Scene image comparisons

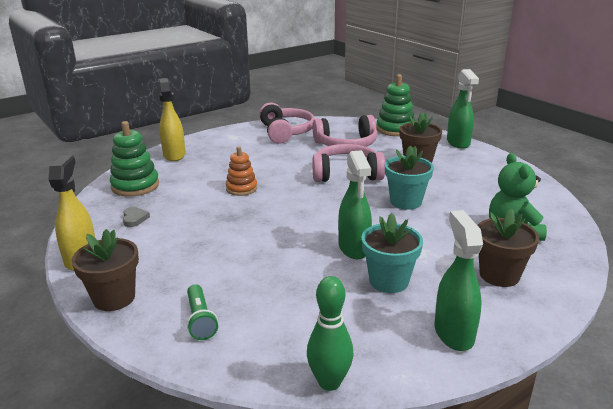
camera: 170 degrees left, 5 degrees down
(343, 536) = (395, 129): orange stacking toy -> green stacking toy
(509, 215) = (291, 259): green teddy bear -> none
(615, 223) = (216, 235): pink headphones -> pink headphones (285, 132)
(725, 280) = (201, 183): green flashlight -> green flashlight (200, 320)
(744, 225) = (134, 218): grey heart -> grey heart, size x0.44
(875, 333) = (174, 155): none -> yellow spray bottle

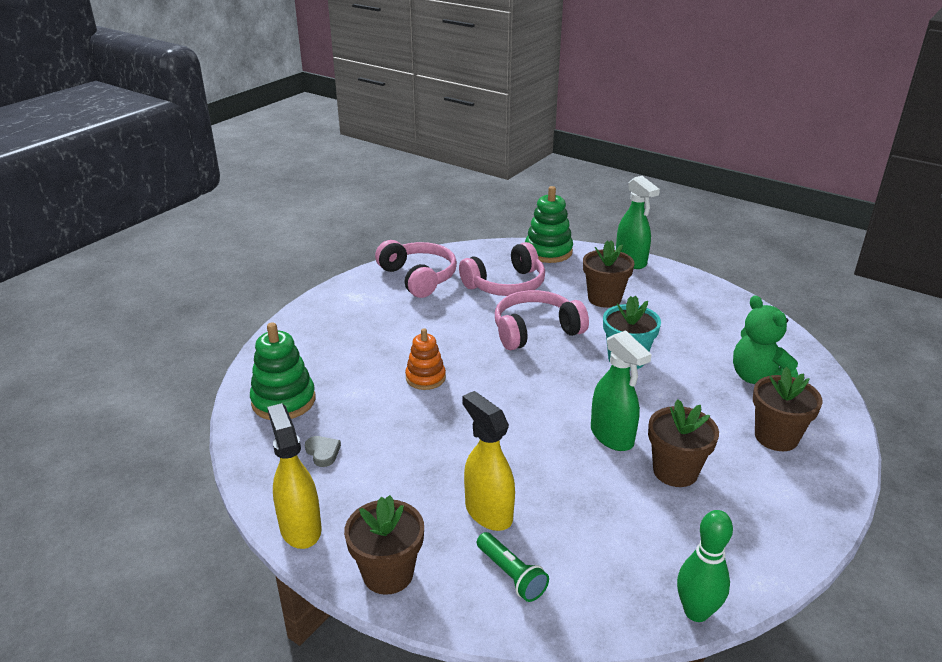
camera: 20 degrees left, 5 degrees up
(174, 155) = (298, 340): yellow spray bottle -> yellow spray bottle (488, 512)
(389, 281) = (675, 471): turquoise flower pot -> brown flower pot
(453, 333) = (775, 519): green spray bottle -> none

What you will do
Reproduce the entries exactly. Do not carry over any picture.

Exercise solution
camera: 170 degrees left, 5 degrees down
(343, 536) = (395, 129): orange stacking toy -> green stacking toy
(509, 215) = (291, 259): green teddy bear -> none
(615, 223) = (216, 235): pink headphones -> pink headphones (285, 132)
(725, 280) = (201, 183): green flashlight -> green flashlight (200, 320)
(744, 225) = (134, 218): grey heart -> grey heart, size x0.44
(875, 333) = (174, 155): none -> yellow spray bottle

camera: 20 degrees left, 5 degrees up
(174, 155) = (298, 340): yellow spray bottle -> yellow spray bottle (488, 512)
(389, 281) = (675, 471): turquoise flower pot -> brown flower pot
(453, 333) = (775, 519): green spray bottle -> none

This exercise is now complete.